What you need to do — Please repeat the line that has "ENC pin CLK: TX -> D8" and all lines after it, exactly as they appear, through the end of the entries.

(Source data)
============

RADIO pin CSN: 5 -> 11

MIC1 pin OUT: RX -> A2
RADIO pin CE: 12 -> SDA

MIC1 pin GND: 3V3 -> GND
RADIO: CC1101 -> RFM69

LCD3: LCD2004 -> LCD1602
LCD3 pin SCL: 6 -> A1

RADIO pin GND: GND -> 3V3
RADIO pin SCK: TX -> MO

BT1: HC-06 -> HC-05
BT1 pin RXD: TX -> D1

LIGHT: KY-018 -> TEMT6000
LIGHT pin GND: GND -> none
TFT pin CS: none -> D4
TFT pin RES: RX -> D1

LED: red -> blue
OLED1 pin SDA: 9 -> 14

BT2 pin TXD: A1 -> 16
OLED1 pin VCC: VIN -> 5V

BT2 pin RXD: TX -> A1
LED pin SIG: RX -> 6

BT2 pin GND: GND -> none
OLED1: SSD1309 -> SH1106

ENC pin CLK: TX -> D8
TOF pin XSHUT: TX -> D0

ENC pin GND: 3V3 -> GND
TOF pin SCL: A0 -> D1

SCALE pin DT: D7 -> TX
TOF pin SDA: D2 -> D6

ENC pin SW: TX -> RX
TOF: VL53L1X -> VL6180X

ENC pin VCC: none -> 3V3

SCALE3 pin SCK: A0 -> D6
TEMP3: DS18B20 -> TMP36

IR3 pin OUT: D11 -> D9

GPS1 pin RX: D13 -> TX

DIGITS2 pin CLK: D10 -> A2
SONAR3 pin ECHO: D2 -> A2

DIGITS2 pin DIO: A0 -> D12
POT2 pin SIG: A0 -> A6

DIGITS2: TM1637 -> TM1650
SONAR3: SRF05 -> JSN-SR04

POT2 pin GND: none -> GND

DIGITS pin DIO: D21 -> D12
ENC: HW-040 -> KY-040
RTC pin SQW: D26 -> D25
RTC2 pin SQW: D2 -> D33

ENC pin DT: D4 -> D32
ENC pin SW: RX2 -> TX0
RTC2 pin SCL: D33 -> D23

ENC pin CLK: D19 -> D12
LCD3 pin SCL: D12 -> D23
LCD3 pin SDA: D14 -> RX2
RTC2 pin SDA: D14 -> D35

============

Finished exercise —
ENC pin CLK: TX -> D8
TOF pin XSHUT: TX -> D0

ENC pin GND: 3V3 -> GND
TOF pin SCL: A0 -> D1

SCALE pin DT: D7 -> TX
TOF pin SDA: D2 -> D6

ENC pin SW: TX -> RX
TOF: VL53L1X -> VL6180X

ENC pin VCC: none -> 3V3

SCALE3 pin SCK: A0 -> D6
TEMP3: DS18B20 -> TMP36

IR3 pin OUT: D11 -> D9

GPS1 pin RX: D13 -> TX

DIGITS2 pin CLK: D10 -> A2
SONAR3 pin ECHO: D2 -> A2

DIGITS2 pin DIO: A0 -> D12
POT2 pin SIG: A0 -> A6

DIGITS2: TM1637 -> TM1650
SONAR3: SRF05 -> JSN-SR04

POT2 pin GND: none -> GND

DIGITS pin DIO: D21 -> D12
ENC: HW-040 -> KY-040
RTC pin SQW: D26 -> D25
RTC2 pin SQW: D2 -> D33

ENC pin DT: D4 -> D32
ENC pin SW: RX2 -> TX0
RTC2 pin SCL: D33 -> D23

ENC pin CLK: D19 -> D12
LCD3 pin SCL: D12 -> D23
LCD3 pin SDA: D14 -> RX2
RTC2 pin SDA: D14 -> D35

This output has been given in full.